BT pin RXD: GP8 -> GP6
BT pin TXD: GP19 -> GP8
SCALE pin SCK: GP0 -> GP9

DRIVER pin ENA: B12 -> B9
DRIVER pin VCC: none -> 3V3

---

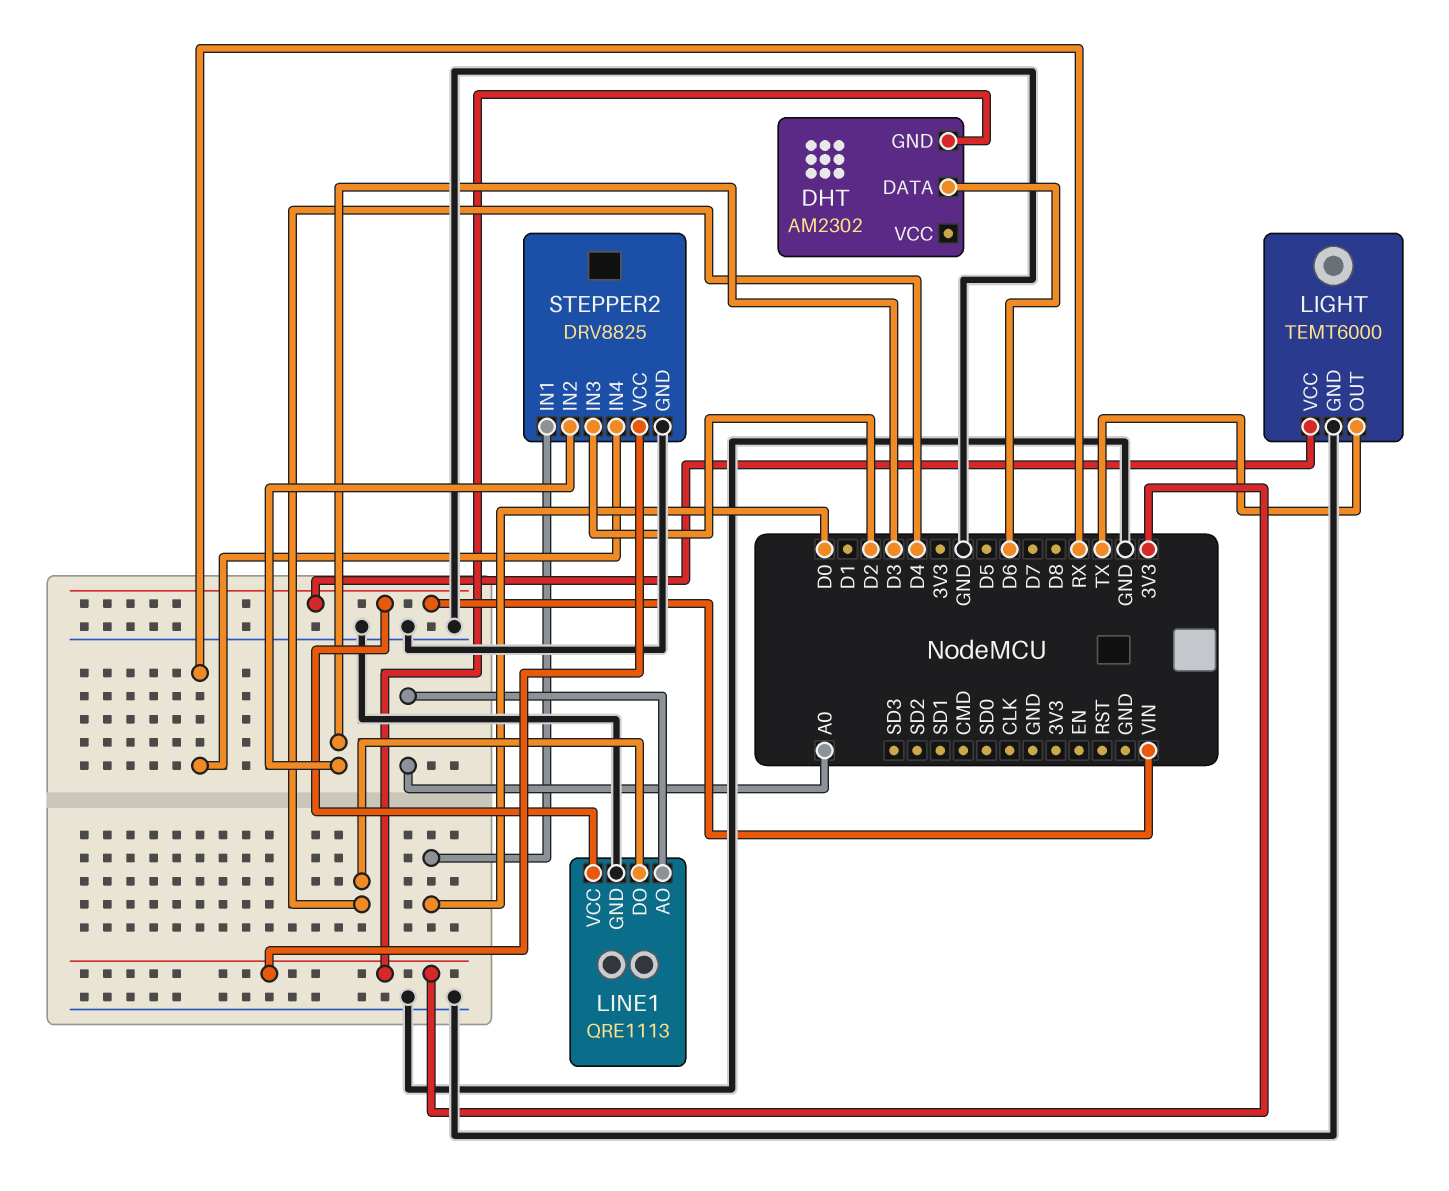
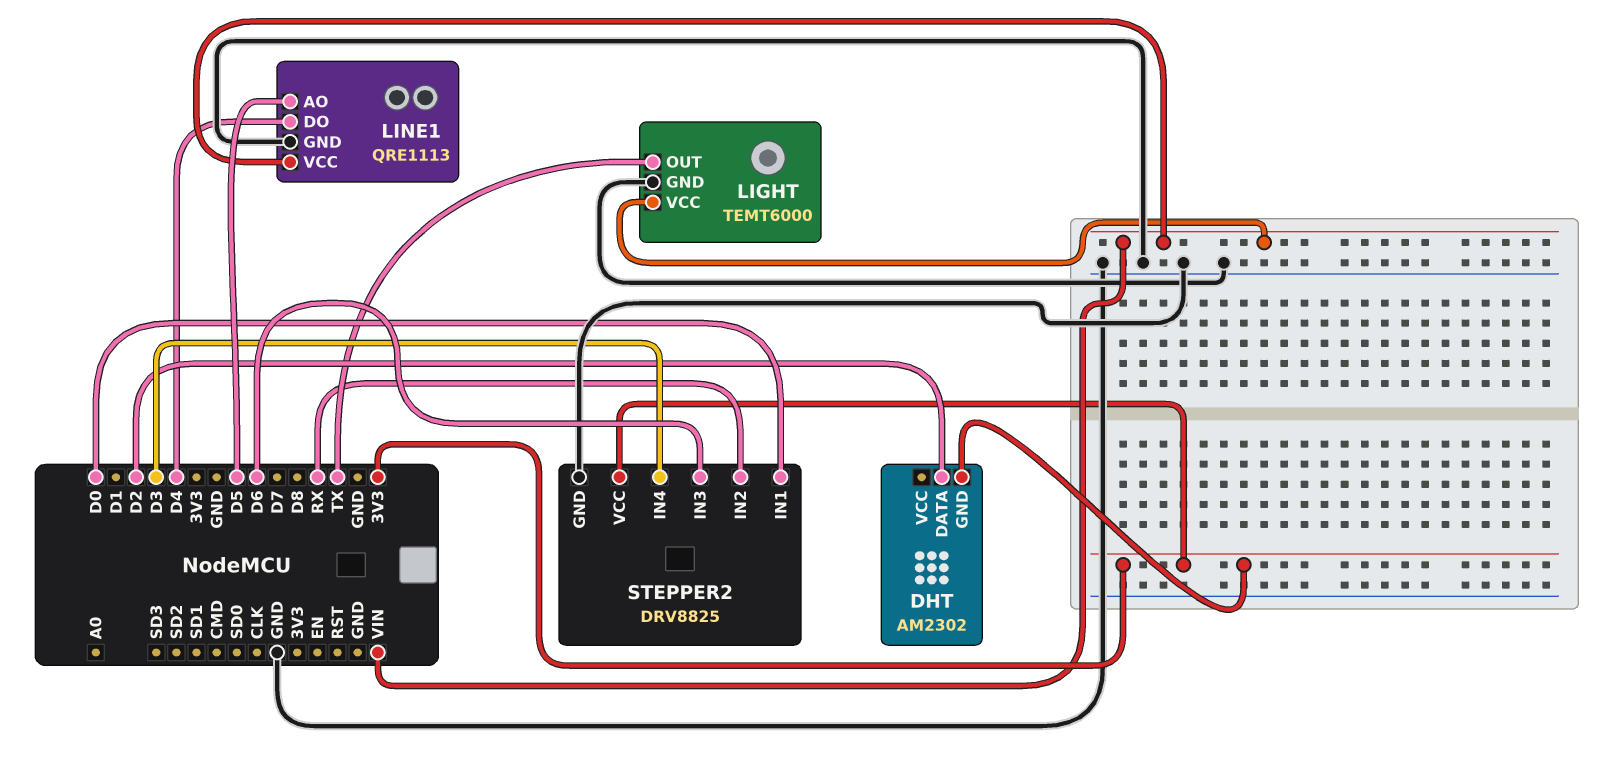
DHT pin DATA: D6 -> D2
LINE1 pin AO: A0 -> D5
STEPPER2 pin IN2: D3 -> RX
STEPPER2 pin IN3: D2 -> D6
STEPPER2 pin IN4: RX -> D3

WHAT YOU NEED TO DO. For this exercise, output exactly the lines above from the line with "BT pin RXD: GP8 -> GP6" to the line with "DRIVER pin VCC: none -> 3V3", counting both, and leave out the rest.

RESULT OF THE EXERCISE.
BT pin RXD: GP8 -> GP6
BT pin TXD: GP19 -> GP8
SCALE pin SCK: GP0 -> GP9

DRIVER pin ENA: B12 -> B9
DRIVER pin VCC: none -> 3V3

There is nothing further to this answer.